*PROBLEM STATEMENT*: Find the line in the entries below that contains "GPS3 pin TX: D7 -> D8". Repeat it exactly, and every line after it through the line that contains "SERVO pin PWM: D2 -> A0".

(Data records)
------------------------------------------------------------
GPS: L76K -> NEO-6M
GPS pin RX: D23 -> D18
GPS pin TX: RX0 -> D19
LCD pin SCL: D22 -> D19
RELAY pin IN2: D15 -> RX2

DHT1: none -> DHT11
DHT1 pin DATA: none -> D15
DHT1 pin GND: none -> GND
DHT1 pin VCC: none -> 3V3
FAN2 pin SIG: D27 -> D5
------------------------------------------------------------
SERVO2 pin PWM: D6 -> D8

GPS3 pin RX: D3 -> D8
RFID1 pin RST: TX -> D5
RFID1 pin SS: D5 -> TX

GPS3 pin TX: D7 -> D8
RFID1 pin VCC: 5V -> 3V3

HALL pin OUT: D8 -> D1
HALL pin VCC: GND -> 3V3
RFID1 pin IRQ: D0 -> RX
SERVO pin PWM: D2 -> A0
------------------------------------------------------------
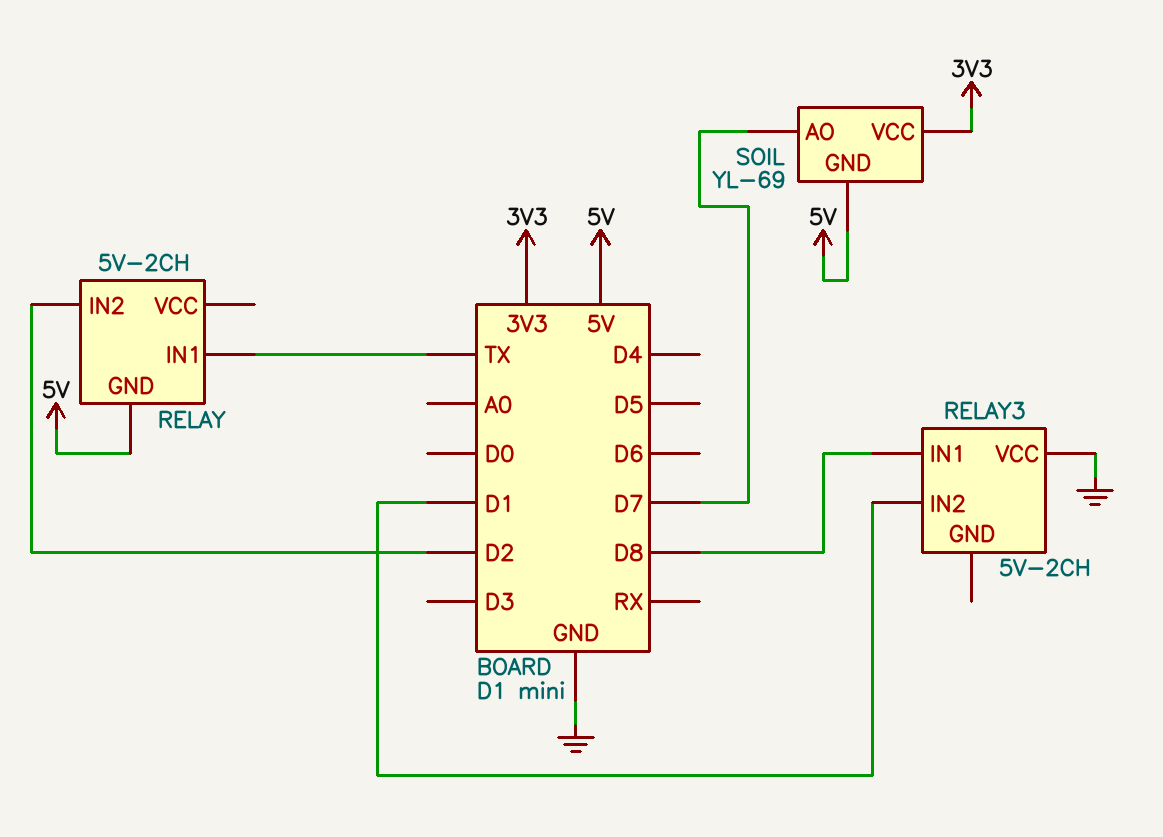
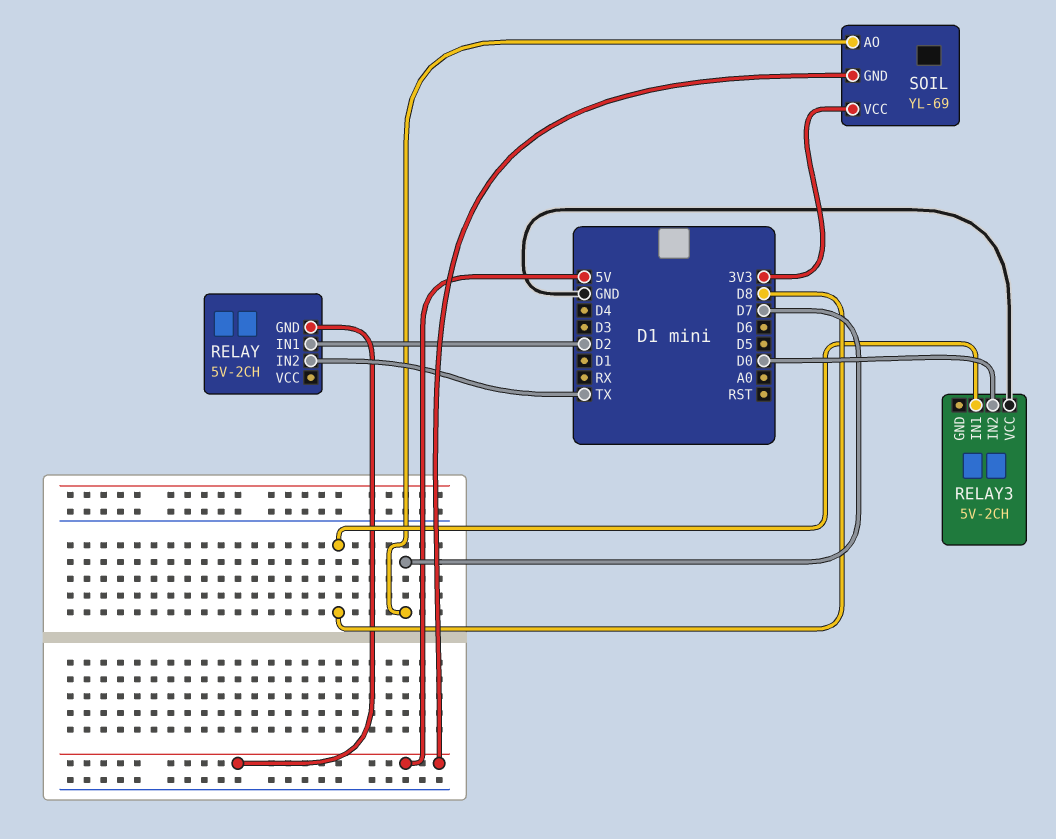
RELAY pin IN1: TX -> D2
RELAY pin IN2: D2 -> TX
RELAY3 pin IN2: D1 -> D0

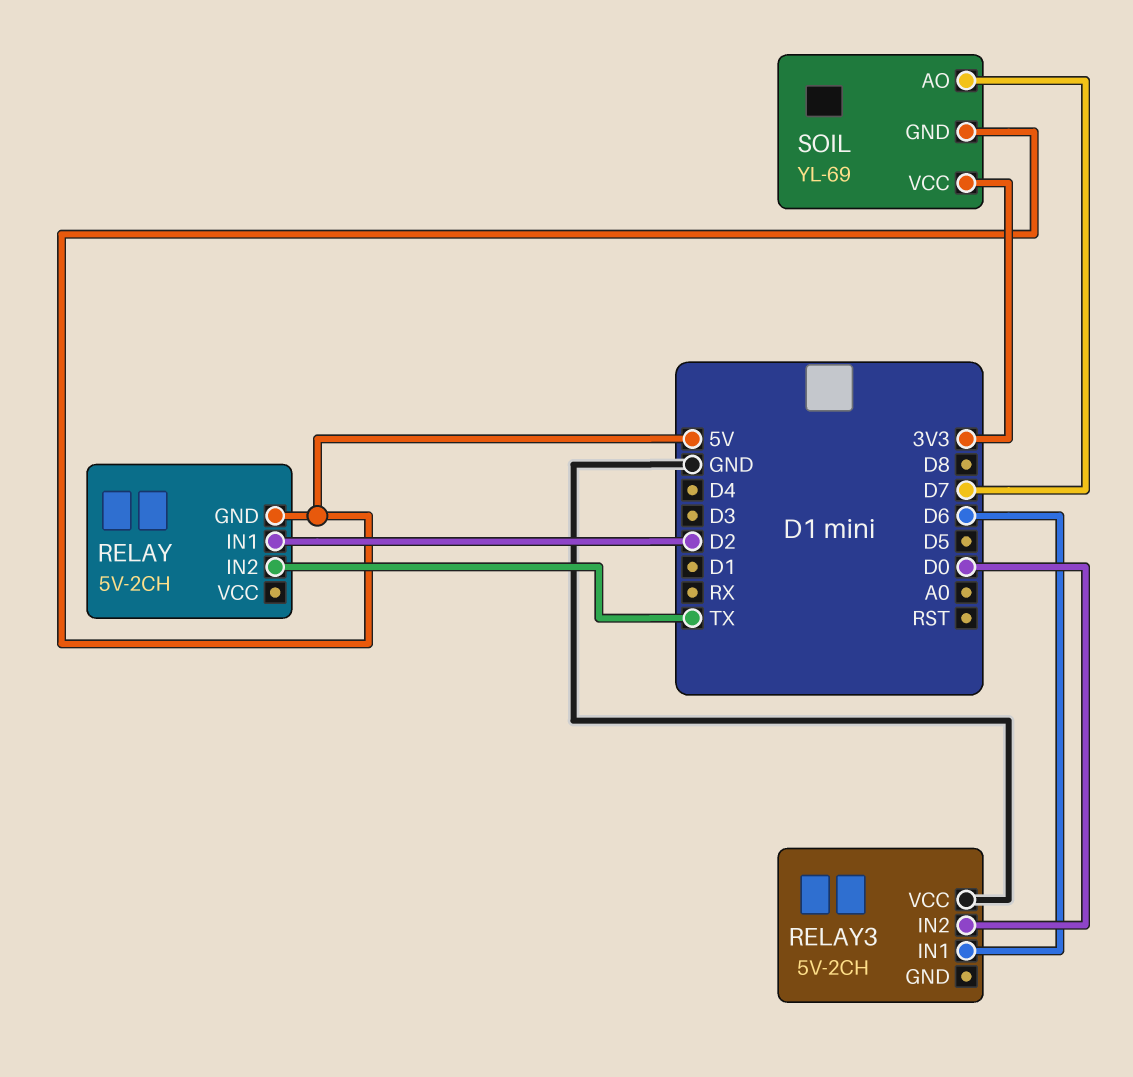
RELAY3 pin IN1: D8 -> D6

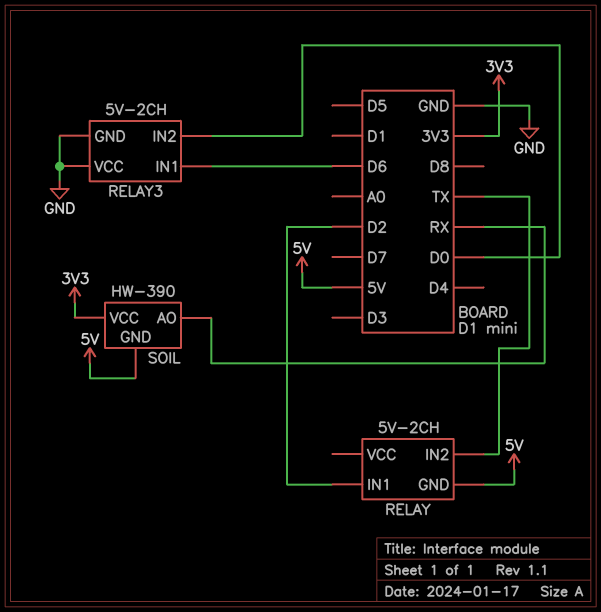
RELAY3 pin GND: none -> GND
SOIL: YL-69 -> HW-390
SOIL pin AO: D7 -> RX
------------------------------------------------------------
*TASK ANSWER*:
GPS3 pin TX: D7 -> D8
RFID1 pin VCC: 5V -> 3V3

HALL pin OUT: D8 -> D1
HALL pin VCC: GND -> 3V3
RFID1 pin IRQ: D0 -> RX
SERVO pin PWM: D2 -> A0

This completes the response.